* _SUPPLIED DATA_
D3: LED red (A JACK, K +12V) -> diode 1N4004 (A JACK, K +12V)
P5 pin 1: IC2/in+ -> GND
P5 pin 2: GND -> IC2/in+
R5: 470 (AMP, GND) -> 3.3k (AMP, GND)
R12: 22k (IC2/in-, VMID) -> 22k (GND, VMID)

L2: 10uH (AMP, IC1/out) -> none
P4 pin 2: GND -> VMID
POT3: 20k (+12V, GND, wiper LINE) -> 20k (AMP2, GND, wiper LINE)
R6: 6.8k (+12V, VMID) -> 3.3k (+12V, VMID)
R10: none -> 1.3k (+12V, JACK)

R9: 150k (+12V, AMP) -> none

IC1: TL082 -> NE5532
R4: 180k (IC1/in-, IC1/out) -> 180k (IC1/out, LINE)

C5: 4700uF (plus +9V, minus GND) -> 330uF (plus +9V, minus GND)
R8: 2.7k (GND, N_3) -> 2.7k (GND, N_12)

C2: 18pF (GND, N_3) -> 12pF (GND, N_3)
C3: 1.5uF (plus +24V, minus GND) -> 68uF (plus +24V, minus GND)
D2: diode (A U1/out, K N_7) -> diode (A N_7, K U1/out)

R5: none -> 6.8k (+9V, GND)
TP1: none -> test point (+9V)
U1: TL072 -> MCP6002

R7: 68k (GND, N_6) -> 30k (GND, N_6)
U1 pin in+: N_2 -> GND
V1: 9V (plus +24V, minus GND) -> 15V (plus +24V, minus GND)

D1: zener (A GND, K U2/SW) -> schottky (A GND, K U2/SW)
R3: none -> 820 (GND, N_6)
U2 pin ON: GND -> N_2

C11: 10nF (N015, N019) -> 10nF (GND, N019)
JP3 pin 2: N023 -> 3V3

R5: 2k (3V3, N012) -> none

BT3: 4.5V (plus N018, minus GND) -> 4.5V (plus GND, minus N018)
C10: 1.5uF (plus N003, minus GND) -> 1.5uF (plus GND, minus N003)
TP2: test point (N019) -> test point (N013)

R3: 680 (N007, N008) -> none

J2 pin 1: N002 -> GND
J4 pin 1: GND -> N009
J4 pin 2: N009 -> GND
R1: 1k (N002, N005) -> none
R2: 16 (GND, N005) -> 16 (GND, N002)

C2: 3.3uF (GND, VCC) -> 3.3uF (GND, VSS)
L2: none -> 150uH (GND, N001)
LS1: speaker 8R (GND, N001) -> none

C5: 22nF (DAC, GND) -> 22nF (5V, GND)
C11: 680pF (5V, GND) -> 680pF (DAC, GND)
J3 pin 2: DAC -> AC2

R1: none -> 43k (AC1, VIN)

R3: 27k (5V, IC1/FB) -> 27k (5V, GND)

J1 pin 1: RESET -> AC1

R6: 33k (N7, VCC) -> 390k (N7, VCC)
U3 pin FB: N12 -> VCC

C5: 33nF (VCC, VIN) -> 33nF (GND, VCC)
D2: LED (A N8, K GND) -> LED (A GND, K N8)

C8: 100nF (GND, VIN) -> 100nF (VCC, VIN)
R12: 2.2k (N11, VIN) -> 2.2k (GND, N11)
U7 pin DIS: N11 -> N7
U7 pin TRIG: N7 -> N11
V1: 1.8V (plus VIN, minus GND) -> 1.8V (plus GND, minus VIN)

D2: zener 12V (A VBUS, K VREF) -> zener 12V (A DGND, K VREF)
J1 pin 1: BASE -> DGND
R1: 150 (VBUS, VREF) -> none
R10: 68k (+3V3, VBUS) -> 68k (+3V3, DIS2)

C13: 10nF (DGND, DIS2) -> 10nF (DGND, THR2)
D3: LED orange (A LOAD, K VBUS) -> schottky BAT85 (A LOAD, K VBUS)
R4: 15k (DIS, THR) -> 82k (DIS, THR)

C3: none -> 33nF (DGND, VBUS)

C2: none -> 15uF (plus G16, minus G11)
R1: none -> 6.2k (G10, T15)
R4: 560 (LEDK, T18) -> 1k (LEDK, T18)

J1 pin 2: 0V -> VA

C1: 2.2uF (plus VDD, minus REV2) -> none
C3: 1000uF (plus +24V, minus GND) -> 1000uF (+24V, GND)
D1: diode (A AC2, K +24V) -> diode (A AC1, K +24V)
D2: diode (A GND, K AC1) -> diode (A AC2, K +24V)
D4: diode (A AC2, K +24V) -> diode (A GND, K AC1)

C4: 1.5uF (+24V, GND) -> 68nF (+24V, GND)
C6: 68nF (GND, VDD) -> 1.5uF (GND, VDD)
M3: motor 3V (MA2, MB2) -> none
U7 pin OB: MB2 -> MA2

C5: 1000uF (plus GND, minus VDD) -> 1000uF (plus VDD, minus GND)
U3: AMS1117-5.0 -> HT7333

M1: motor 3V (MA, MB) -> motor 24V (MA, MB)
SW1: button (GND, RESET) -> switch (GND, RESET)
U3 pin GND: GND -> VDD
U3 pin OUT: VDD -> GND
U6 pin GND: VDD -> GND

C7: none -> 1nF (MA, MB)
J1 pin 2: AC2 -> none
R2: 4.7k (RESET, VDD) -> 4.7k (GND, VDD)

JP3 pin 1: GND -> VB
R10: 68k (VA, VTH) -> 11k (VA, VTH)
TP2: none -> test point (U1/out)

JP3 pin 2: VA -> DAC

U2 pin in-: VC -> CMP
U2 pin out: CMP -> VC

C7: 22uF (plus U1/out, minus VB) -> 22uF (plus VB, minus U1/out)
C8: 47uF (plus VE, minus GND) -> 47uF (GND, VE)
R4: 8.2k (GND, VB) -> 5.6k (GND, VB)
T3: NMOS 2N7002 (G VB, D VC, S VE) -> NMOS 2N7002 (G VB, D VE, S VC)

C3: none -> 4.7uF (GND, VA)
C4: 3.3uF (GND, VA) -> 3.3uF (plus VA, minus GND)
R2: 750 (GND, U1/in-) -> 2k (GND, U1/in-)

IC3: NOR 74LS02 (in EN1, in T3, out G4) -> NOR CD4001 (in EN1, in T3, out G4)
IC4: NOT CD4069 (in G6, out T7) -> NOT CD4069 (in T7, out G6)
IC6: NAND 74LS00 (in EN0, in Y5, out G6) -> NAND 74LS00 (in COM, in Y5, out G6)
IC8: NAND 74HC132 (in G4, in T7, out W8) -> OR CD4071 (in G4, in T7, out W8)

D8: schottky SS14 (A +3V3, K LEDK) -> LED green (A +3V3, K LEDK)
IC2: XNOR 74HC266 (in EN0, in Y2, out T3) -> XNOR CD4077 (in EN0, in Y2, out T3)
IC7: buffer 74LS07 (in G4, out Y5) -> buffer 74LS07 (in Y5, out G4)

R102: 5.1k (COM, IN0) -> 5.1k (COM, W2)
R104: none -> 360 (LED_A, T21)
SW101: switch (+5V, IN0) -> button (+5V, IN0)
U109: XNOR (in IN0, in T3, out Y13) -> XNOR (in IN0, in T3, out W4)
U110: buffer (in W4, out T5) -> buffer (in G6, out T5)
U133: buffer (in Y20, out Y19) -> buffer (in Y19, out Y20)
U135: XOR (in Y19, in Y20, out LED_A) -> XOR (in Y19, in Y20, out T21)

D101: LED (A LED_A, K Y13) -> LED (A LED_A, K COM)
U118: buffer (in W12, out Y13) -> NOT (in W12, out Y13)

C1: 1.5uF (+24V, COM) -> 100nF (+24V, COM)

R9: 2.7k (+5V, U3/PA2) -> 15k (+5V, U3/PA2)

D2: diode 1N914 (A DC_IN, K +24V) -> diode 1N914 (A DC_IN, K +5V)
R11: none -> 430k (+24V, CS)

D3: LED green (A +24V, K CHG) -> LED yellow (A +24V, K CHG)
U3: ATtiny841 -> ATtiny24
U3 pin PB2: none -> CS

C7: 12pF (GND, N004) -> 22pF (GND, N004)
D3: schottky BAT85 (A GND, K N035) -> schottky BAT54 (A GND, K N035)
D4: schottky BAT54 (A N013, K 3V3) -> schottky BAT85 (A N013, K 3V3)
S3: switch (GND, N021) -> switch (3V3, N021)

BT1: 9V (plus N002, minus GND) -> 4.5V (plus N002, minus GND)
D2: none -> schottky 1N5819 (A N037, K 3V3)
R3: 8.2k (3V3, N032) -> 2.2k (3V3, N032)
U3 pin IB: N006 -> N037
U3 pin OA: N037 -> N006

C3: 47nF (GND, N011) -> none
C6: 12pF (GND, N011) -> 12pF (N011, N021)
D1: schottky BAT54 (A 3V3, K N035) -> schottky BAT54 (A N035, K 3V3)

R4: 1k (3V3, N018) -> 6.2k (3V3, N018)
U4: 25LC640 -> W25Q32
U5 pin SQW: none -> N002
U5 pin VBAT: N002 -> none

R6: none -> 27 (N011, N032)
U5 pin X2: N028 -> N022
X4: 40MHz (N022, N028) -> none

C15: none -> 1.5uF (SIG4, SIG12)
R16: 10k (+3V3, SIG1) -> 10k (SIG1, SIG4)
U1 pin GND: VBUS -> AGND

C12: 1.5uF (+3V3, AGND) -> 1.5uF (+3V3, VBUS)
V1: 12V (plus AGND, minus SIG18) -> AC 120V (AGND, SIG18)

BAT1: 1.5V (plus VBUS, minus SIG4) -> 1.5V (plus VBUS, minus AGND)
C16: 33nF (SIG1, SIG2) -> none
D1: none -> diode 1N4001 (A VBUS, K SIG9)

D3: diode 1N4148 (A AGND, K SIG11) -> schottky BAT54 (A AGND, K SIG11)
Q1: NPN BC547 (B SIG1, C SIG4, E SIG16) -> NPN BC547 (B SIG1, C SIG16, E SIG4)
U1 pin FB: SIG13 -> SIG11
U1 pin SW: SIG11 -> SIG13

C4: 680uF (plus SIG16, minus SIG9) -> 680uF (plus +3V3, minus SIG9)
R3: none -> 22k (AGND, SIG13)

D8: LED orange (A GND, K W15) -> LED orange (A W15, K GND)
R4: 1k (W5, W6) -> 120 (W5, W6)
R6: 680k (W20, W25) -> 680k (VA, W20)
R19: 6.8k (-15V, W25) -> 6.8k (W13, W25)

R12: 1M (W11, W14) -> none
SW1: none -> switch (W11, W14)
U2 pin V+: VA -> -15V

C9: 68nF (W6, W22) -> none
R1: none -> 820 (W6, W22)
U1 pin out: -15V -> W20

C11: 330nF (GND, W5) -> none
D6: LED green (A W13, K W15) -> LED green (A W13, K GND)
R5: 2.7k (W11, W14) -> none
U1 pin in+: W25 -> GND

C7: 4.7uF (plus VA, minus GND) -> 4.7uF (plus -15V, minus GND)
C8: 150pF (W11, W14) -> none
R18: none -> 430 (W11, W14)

* _ACTIVITY_
From the records above, repeat exactly the lines from the one with "U2 pin in-: VC -> CMP" through the one with "IC3: NOR 74LS02", both included.

* _ANSWER TO THIS PROBLEM_
U2 pin in-: VC -> CMP
U2 pin out: CMP -> VC

C7: 22uF (plus U1/out, minus VB) -> 22uF (plus VB, minus U1/out)
C8: 47uF (plus VE, minus GND) -> 47uF (GND, VE)
R4: 8.2k (GND, VB) -> 5.6k (GND, VB)
T3: NMOS 2N7002 (G VB, D VC, S VE) -> NMOS 2N7002 (G VB, D VE, S VC)

C3: none -> 4.7uF (GND, VA)
C4: 3.3uF (GND, VA) -> 3.3uF (plus VA, minus GND)
R2: 750 (GND, U1/in-) -> 2k (GND, U1/in-)

IC3: NOR 74LS02 (in EN1, in T3, out G4) -> NOR CD4001 (in EN1, in T3, out G4)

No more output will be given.